What is expected:
Each line from the one with "Detect all objects" to the final line of the data must be reproduced exactly, and no other line may appear.

(Pixel coordinate object listings)
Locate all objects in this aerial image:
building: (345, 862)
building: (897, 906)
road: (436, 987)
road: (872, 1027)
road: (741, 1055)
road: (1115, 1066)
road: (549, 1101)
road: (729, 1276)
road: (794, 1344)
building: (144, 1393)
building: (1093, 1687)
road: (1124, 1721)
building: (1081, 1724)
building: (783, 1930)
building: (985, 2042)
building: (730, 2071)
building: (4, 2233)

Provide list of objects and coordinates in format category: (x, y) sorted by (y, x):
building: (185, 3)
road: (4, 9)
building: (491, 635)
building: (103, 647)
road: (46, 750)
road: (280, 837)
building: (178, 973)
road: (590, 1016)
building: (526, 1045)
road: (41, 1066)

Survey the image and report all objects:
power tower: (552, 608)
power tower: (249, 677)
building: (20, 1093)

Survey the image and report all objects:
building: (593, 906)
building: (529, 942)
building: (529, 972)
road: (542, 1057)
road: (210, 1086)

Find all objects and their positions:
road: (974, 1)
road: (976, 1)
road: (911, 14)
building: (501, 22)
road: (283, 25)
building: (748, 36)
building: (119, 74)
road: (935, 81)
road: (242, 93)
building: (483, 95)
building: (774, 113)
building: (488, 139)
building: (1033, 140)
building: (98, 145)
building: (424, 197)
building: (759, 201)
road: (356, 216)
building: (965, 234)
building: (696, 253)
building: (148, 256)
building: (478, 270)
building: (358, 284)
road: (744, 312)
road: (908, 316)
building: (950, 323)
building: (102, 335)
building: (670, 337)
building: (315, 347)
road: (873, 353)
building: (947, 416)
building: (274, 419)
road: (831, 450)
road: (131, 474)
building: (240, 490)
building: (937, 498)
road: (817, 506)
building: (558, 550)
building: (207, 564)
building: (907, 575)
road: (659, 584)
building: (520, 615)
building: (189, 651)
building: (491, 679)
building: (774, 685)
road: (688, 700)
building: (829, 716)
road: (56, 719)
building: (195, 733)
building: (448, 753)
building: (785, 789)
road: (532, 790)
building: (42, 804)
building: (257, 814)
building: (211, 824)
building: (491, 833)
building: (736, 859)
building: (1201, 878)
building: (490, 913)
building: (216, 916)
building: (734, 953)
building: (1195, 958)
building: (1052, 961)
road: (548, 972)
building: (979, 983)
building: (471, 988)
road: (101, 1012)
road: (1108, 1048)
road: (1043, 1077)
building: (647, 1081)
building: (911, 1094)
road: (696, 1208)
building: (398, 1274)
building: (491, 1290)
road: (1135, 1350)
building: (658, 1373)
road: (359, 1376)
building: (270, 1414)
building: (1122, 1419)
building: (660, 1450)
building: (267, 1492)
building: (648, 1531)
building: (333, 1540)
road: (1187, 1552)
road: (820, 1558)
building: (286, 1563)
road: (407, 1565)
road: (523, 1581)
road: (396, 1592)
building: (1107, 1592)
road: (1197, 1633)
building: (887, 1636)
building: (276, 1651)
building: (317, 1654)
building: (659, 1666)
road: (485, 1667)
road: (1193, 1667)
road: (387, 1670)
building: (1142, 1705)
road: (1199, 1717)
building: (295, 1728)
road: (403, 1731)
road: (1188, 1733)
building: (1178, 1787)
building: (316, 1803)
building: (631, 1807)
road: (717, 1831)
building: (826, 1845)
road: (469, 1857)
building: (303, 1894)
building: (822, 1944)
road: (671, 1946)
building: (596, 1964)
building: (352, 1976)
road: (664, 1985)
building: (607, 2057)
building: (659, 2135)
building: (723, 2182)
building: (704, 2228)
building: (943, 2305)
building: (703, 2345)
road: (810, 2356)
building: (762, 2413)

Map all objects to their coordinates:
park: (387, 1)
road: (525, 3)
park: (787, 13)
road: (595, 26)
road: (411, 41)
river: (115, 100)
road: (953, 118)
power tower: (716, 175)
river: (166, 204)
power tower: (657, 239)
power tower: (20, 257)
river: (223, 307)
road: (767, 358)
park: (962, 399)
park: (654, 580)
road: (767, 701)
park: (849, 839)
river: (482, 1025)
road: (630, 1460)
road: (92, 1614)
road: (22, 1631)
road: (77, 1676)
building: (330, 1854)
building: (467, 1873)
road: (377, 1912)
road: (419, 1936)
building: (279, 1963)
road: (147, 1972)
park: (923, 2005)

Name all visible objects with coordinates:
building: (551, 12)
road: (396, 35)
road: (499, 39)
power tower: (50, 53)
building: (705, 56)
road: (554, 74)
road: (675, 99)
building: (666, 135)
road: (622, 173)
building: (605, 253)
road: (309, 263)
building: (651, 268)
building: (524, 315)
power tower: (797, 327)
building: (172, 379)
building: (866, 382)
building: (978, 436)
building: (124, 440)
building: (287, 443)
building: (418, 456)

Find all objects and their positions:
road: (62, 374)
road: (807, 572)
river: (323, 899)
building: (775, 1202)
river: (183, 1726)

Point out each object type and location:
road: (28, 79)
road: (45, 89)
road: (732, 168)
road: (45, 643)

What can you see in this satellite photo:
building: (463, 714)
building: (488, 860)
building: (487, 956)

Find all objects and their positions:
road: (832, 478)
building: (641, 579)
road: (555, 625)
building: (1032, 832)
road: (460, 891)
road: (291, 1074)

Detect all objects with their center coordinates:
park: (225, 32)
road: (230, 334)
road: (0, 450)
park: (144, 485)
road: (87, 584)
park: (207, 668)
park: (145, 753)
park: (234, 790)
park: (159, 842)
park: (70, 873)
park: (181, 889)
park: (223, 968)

Task result:
Detect all objects with their center coordinates:
park: (225, 32)
road: (230, 334)
road: (0, 450)
park: (144, 485)
road: (87, 584)
park: (207, 668)
park: (145, 753)
park: (234, 790)
park: (159, 842)
park: (70, 873)
park: (181, 889)
park: (223, 968)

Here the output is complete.